*** Data extracts Section Begins ***

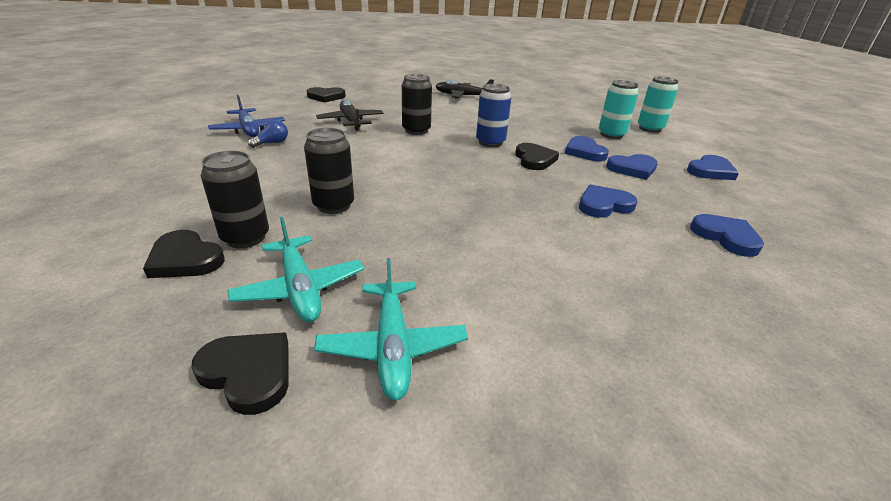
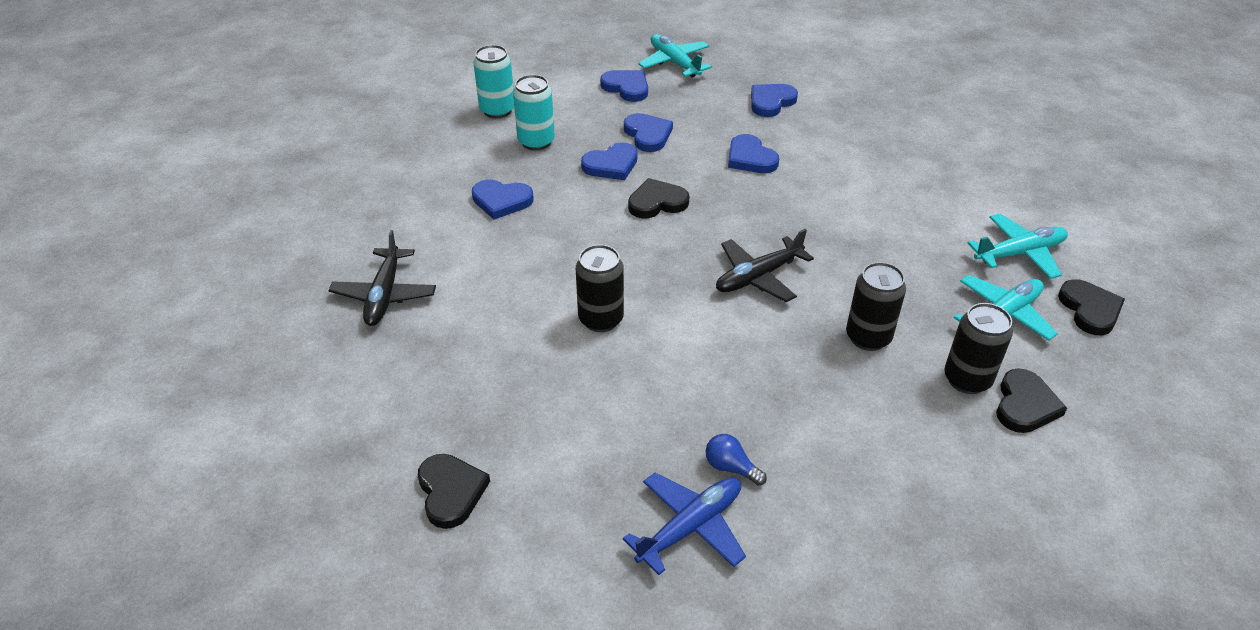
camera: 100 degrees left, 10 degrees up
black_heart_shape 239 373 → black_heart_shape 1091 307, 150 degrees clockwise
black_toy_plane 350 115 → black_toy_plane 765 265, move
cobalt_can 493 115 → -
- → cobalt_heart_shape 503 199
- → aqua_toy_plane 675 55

*** Data extracts Section Ends ***

__Task details__
Reproduce the data in full. Do not carry over any picture.

__Solution to this task__
camera: 100 degrees left, 10 degrees up
black_heart_shape 239 373 → black_heart_shape 1091 307, 150 degrees clockwise
black_toy_plane 350 115 → black_toy_plane 765 265, move
cobalt_can 493 115 → -
- → cobalt_heart_shape 503 199
- → aqua_toy_plane 675 55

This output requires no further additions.